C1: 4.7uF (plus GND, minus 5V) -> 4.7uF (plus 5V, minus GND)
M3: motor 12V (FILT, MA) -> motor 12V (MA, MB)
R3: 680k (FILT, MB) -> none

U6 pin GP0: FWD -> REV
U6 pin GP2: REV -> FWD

--

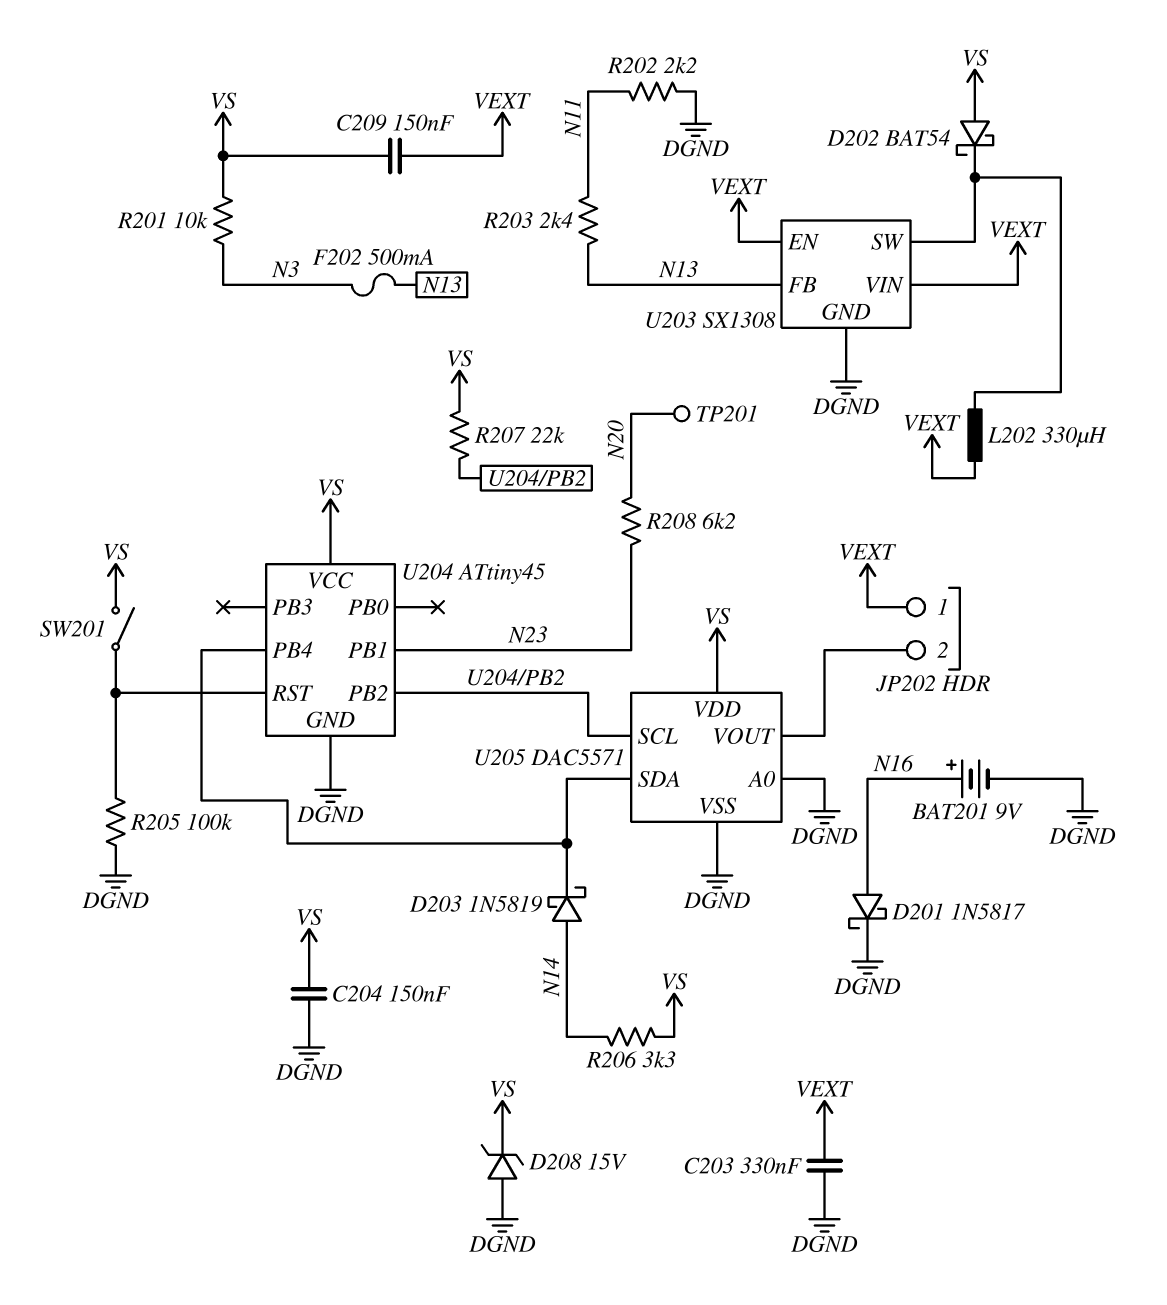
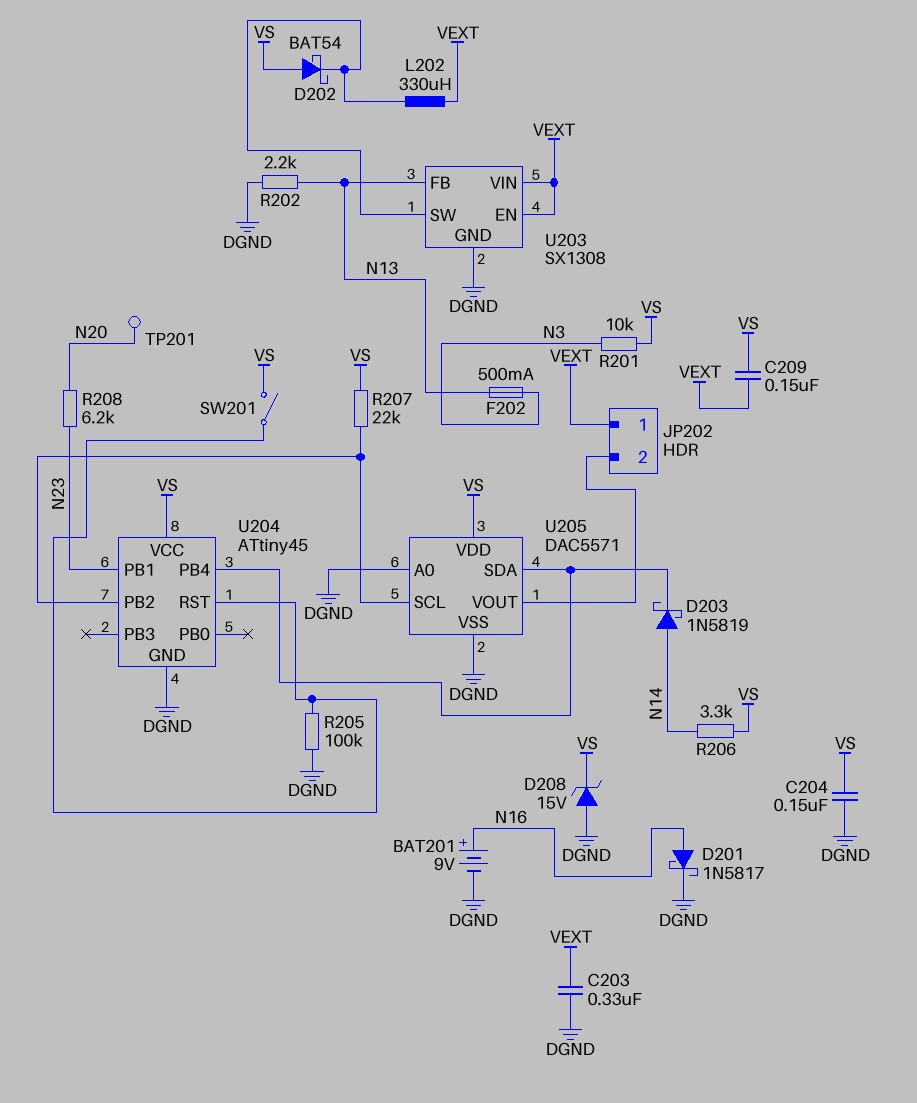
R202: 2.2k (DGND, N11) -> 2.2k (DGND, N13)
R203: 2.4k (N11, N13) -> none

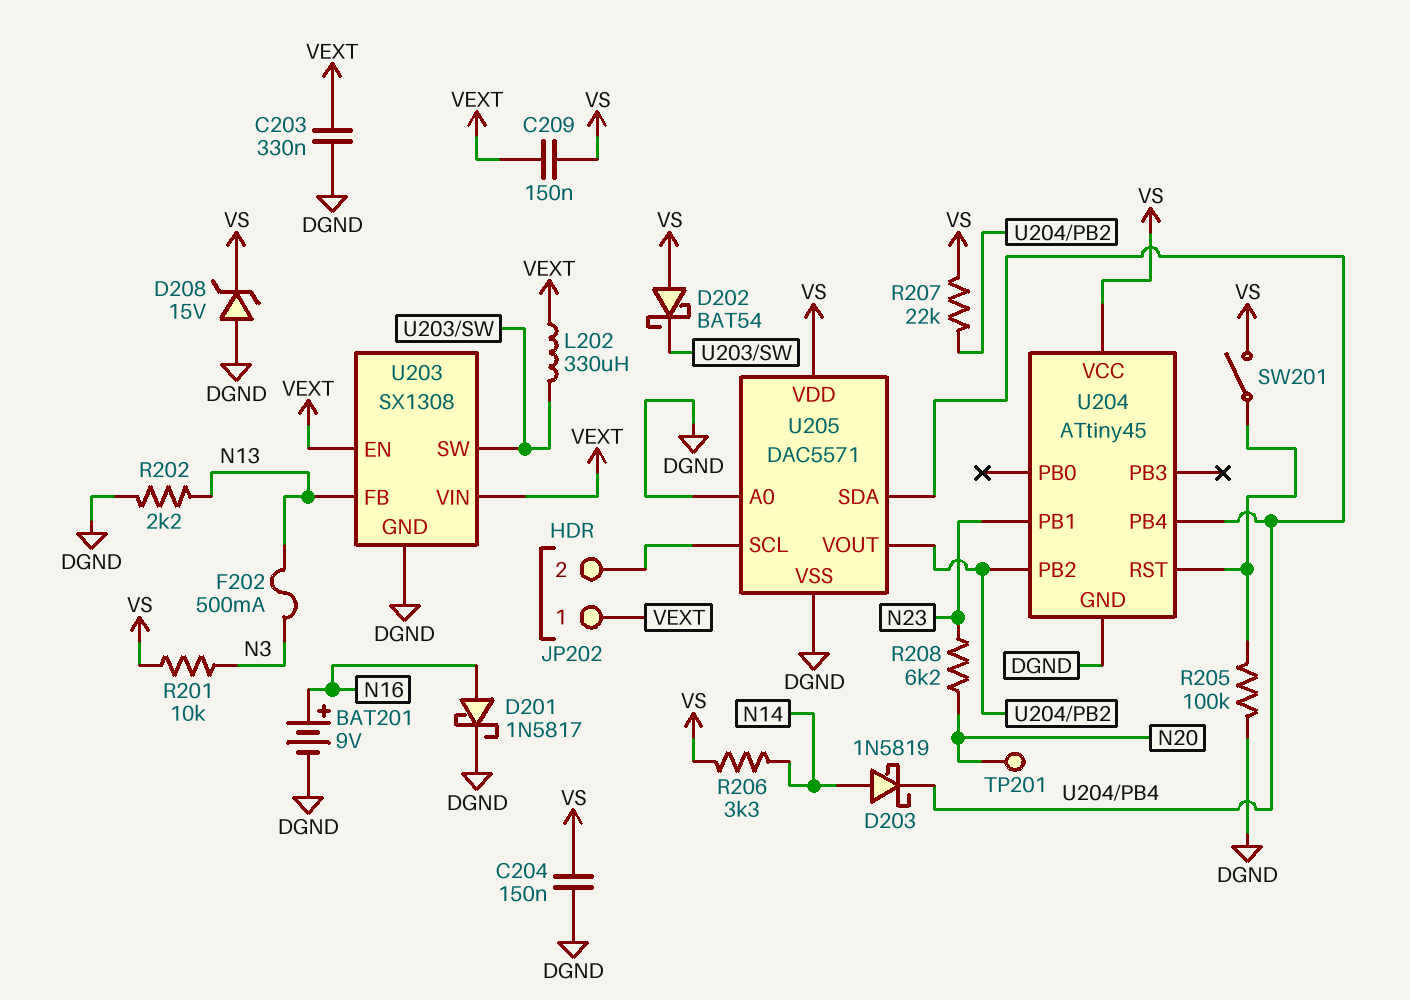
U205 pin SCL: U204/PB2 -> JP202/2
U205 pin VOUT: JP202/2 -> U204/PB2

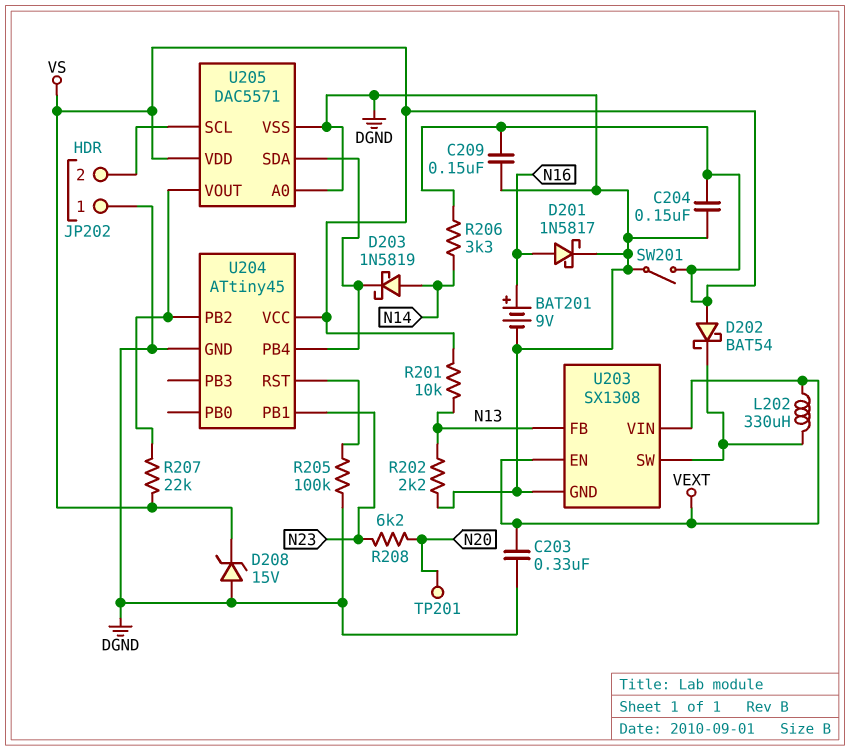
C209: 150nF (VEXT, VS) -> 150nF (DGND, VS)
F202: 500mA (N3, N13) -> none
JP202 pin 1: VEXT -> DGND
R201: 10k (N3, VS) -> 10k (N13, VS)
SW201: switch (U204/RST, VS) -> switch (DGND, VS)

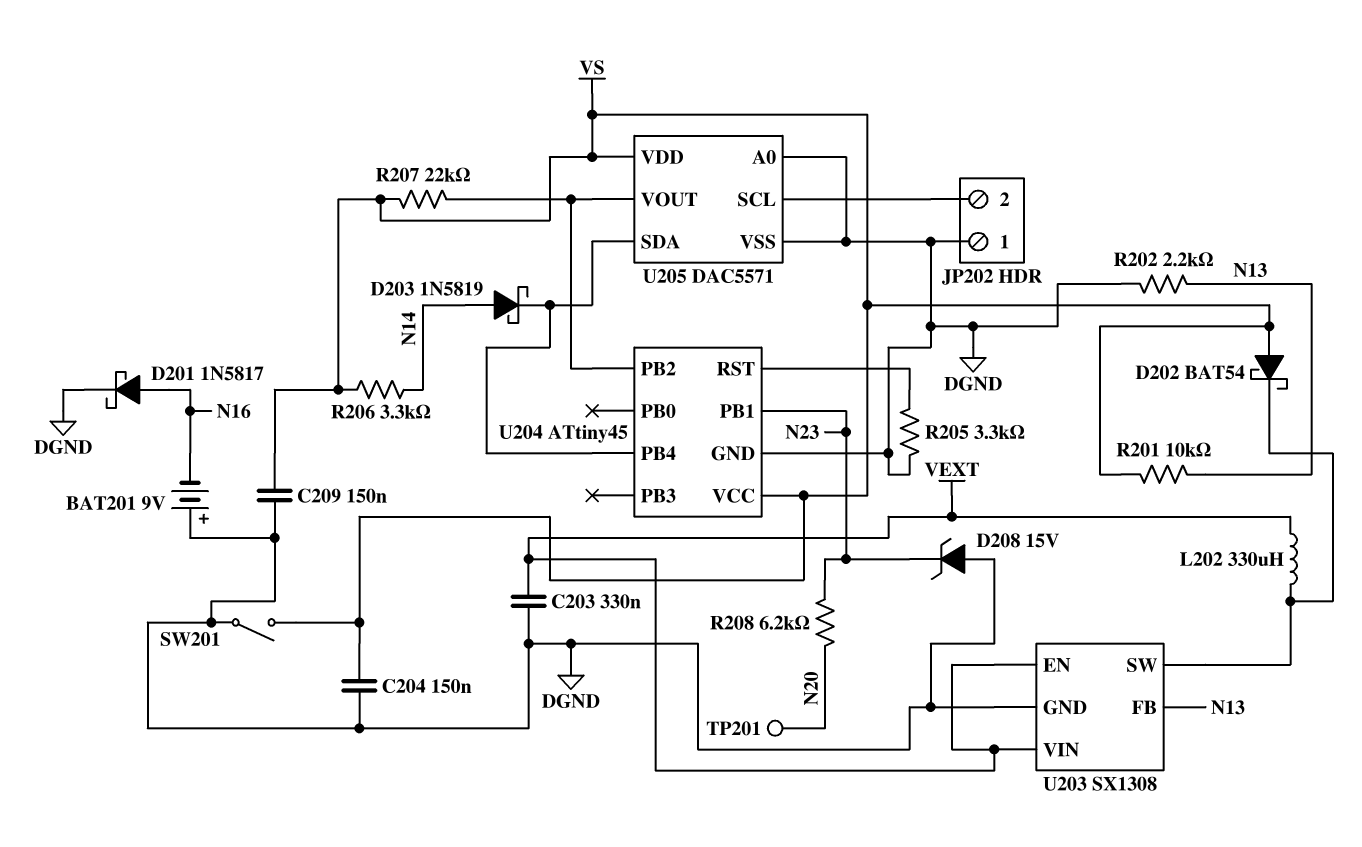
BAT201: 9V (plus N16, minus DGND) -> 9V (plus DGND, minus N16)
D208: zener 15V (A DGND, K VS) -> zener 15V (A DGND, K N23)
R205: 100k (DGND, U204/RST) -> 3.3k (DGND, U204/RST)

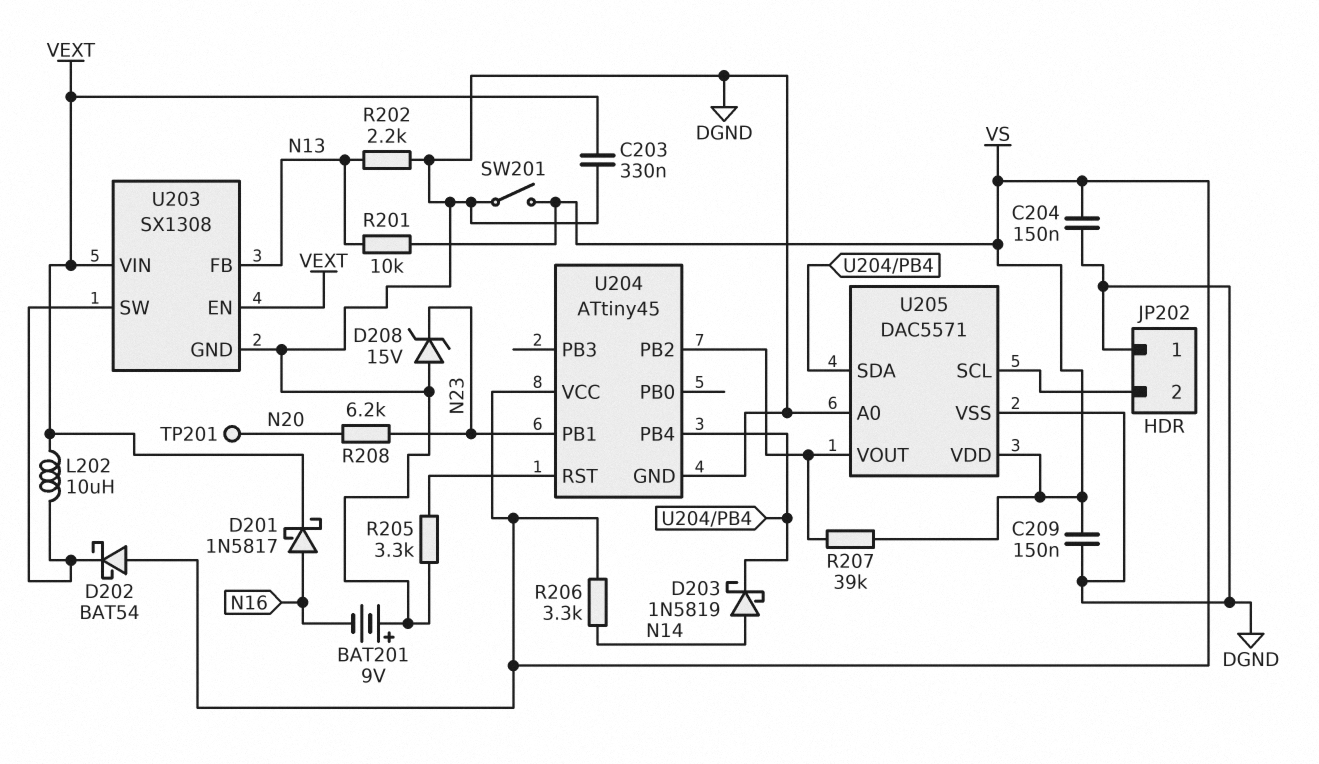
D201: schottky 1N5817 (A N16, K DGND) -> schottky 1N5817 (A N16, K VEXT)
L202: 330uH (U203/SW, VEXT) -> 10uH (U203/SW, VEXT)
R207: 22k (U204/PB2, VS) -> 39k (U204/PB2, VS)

--

Exercise directions
Among the entries above, find the line with "F202: 500mA (N3, N13) -> none" and repeat exactly from there through the line with "D208: zener 15V", leaving out the pictures.

Finished task
F202: 500mA (N3, N13) -> none
JP202 pin 1: VEXT -> DGND
R201: 10k (N3, VS) -> 10k (N13, VS)
SW201: switch (U204/RST, VS) -> switch (DGND, VS)

BAT201: 9V (plus N16, minus DGND) -> 9V (plus DGND, minus N16)
D208: zener 15V (A DGND, K VS) -> zener 15V (A DGND, K N23)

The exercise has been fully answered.